======== Data supplied ========

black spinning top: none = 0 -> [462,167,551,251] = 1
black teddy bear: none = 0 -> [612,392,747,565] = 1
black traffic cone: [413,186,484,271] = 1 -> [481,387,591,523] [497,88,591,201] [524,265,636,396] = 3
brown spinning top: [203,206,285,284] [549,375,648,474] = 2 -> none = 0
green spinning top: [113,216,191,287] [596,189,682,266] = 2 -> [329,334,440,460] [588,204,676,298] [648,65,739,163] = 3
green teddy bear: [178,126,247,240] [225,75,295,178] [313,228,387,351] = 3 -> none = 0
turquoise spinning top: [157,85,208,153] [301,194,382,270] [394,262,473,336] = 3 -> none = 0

========

- _What is being asked_
Every line in the material must be repeated verbatim.

- _Response area_
black spinning top: none = 0 -> [462,167,551,251] = 1
black teddy bear: none = 0 -> [612,392,747,565] = 1
black traffic cone: [413,186,484,271] = 1 -> [481,387,591,523] [497,88,591,201] [524,265,636,396] = 3
brown spinning top: [203,206,285,284] [549,375,648,474] = 2 -> none = 0
green spinning top: [113,216,191,287] [596,189,682,266] = 2 -> [329,334,440,460] [588,204,676,298] [648,65,739,163] = 3
green teddy bear: [178,126,247,240] [225,75,295,178] [313,228,387,351] = 3 -> none = 0
turquoise spinning top: [157,85,208,153] [301,194,382,270] [394,262,473,336] = 3 -> none = 0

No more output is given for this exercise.